*GOAL OF THE EXERCISE:*
Print the data once more, exactly as given. Drop the pictures.
:::
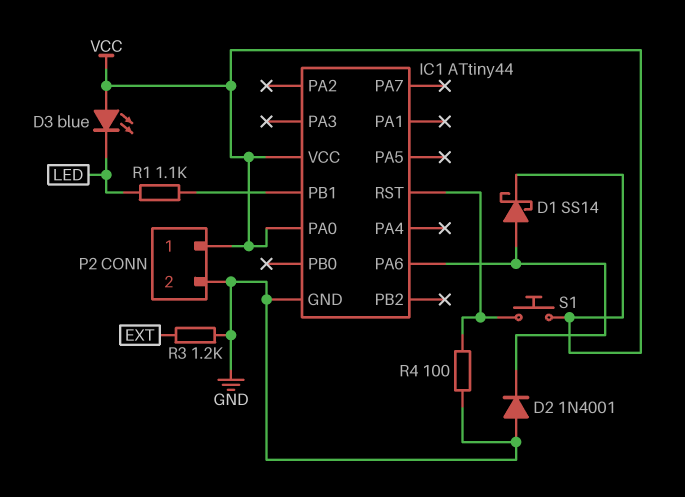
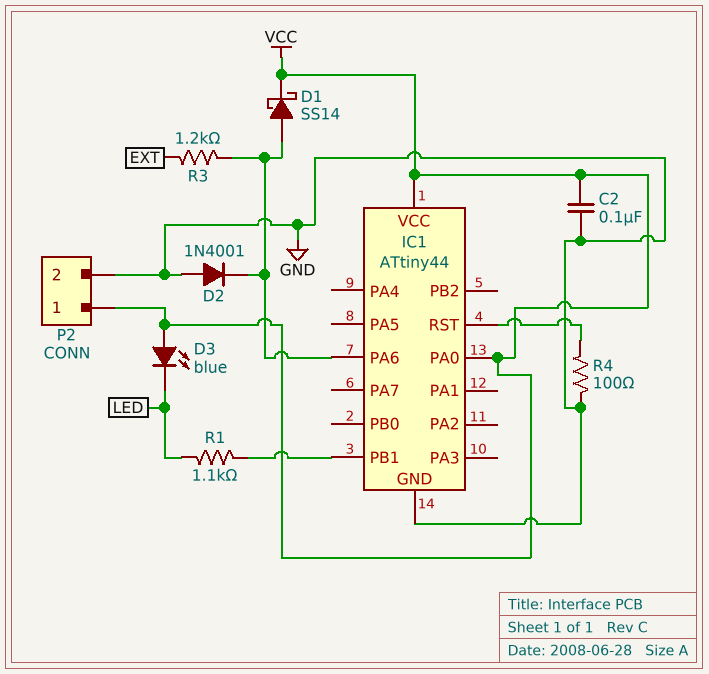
C2: none -> 100nF (GND, VCC)
R3: 1.2k (EXT, GND) -> 1.2k (EXT, IC1/PA6)
S1: button (IC1/RST, VCC) -> none

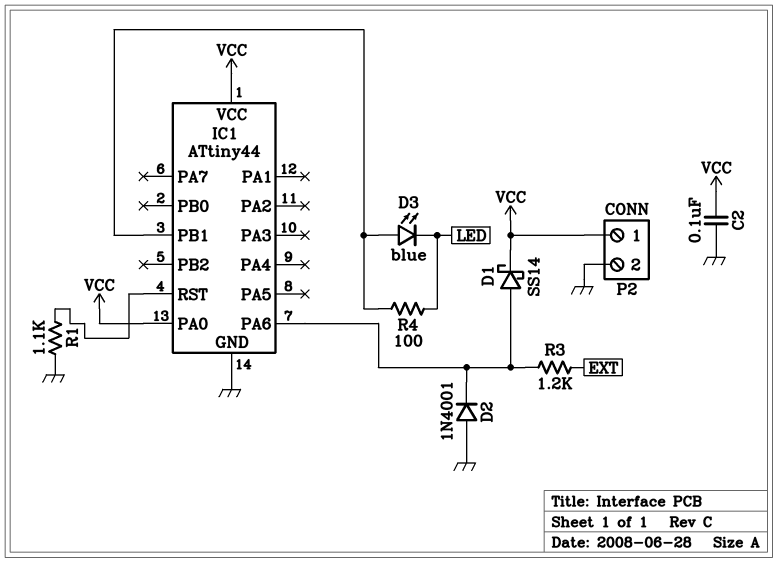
D3: LED blue (A VCC, K LED) -> LED blue (A IC1/PB1, K LED)
R1: 1.1k (IC1/PB1, LED) -> 1.1k (GND, IC1/RST)
R4: 100 (GND, IC1/RST) -> 100 (IC1/PB1, LED)

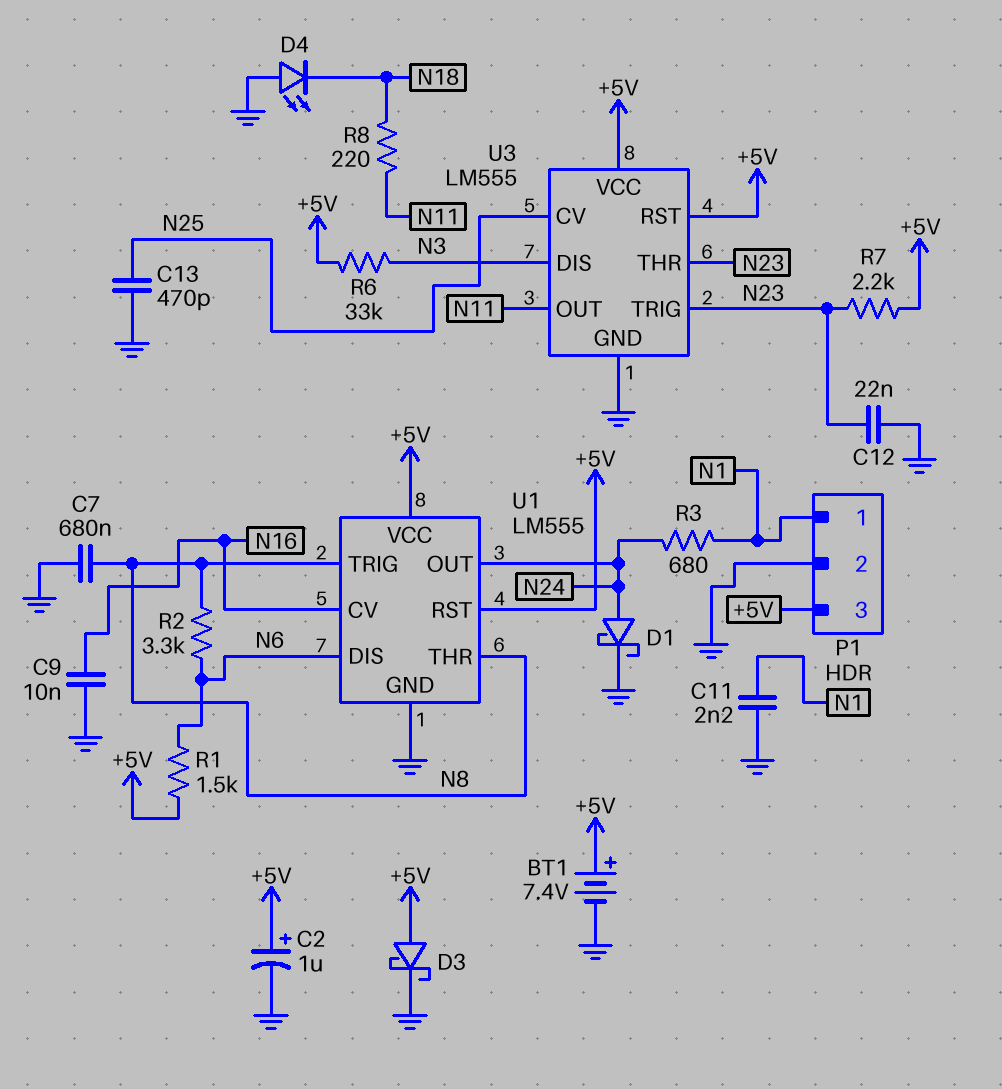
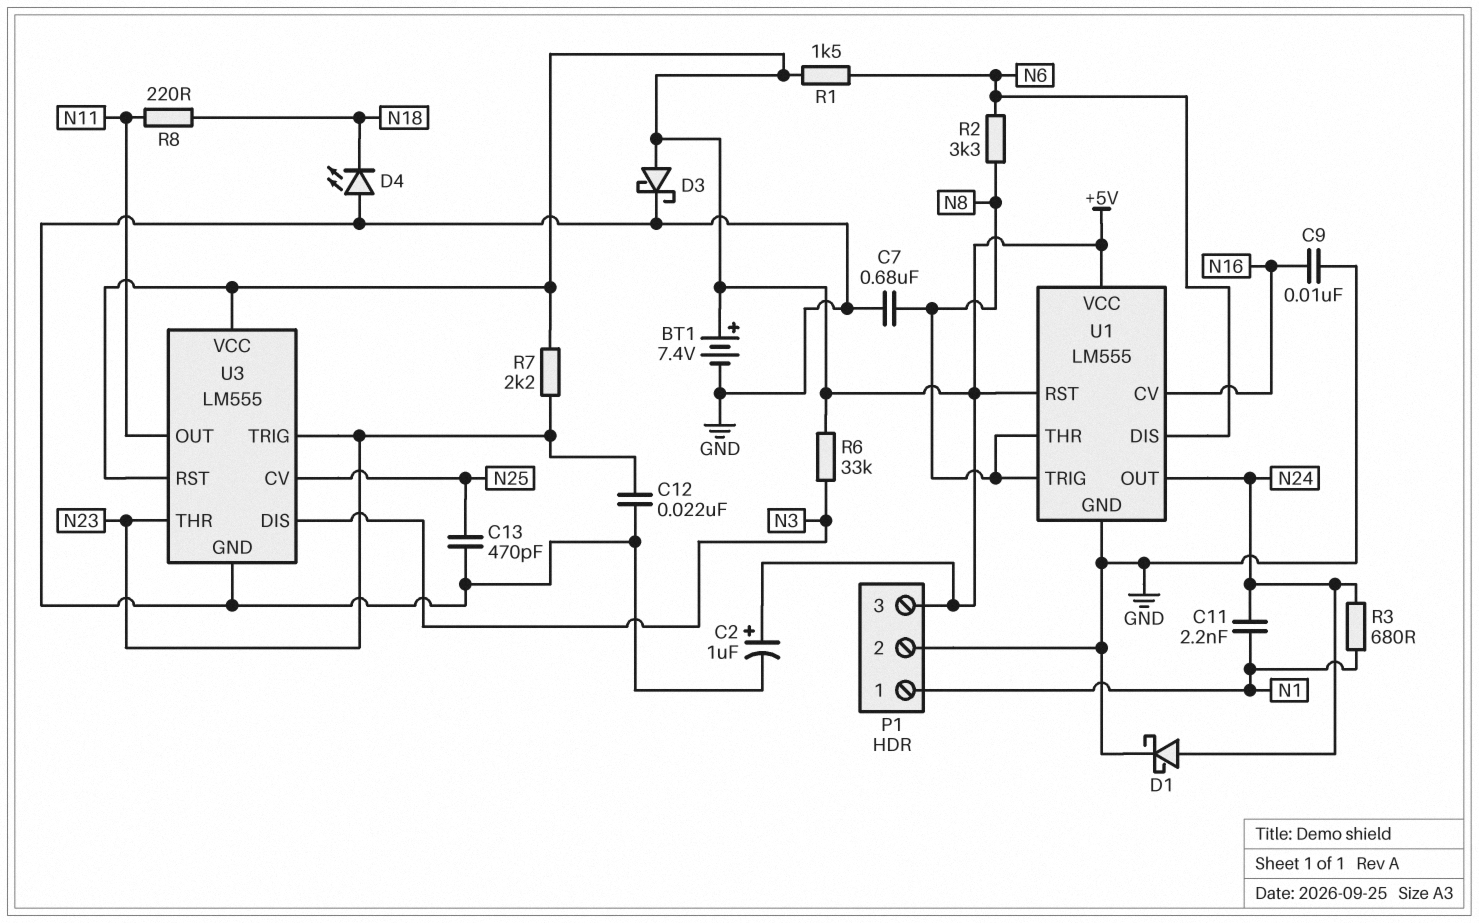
C11: 2.2nF (GND, N1) -> 2.2nF (N1, N24)

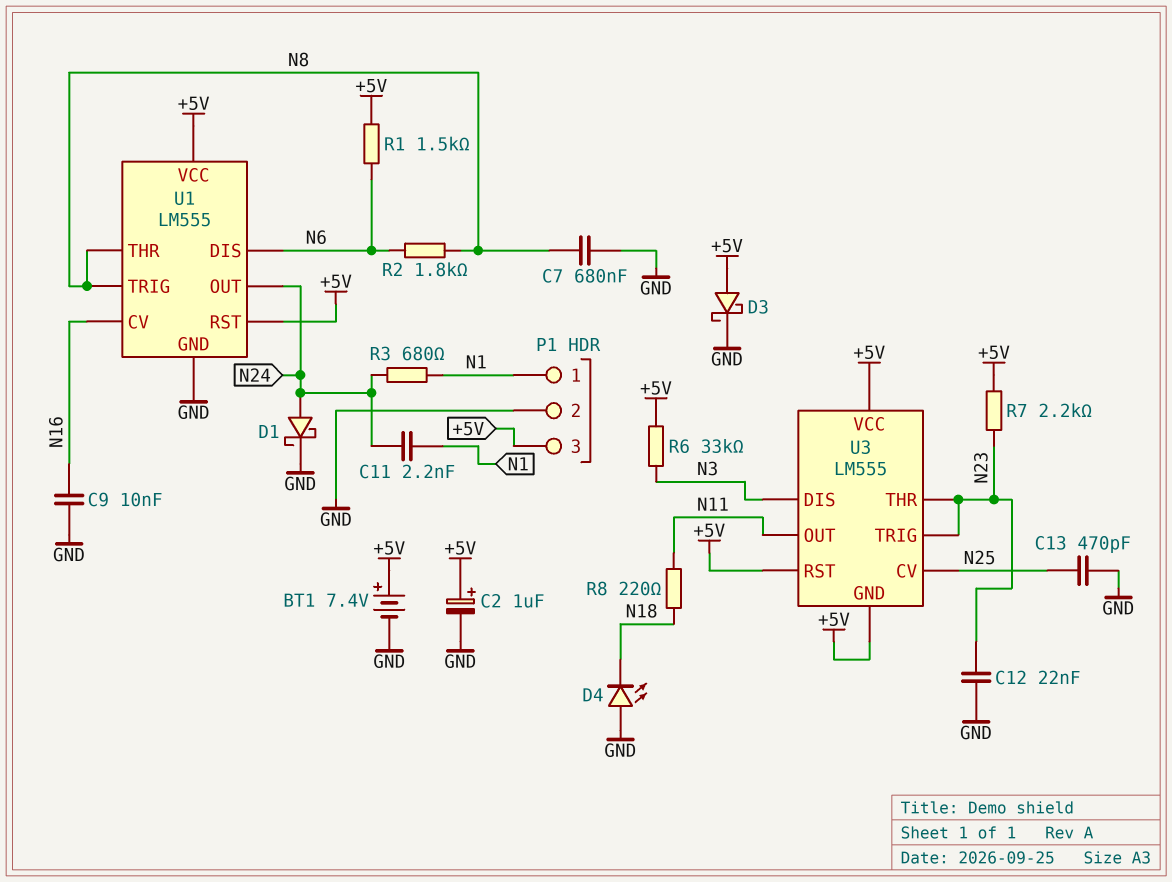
R2: 3.3k (N6, N8) -> 1.8k (N6, N8)
U3 pin GND: GND -> +5V

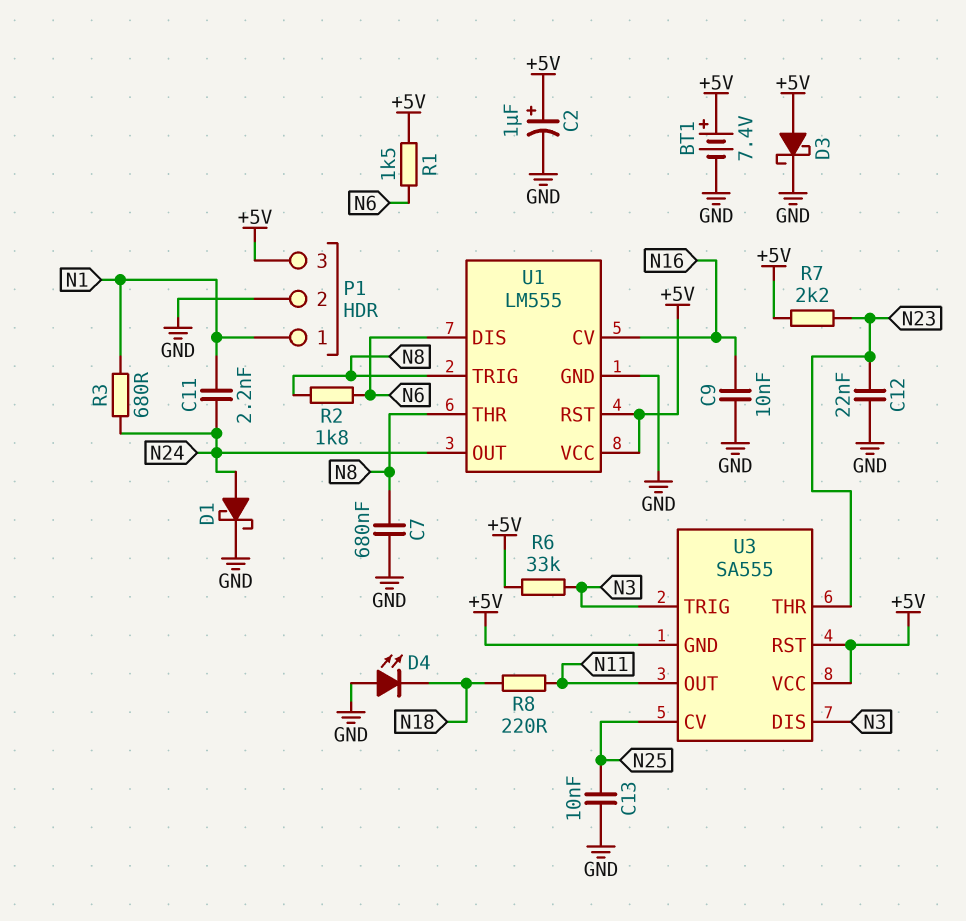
C13: 470pF (GND, N25) -> 10nF (GND, N25)
U3: LM555 -> SA555
U3 pin TRIG: N23 -> N3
:::
*PROBLEM SOLUTION:*
C2: none -> 100nF (GND, VCC)
R3: 1.2k (EXT, GND) -> 1.2k (EXT, IC1/PA6)
S1: button (IC1/RST, VCC) -> none

D3: LED blue (A VCC, K LED) -> LED blue (A IC1/PB1, K LED)
R1: 1.1k (IC1/PB1, LED) -> 1.1k (GND, IC1/RST)
R4: 100 (GND, IC1/RST) -> 100 (IC1/PB1, LED)

C11: 2.2nF (GND, N1) -> 2.2nF (N1, N24)

R2: 3.3k (N6, N8) -> 1.8k (N6, N8)
U3 pin GND: GND -> +5V

C13: 470pF (GND, N25) -> 10nF (GND, N25)
U3: LM555 -> SA555
U3 pin TRIG: N23 -> N3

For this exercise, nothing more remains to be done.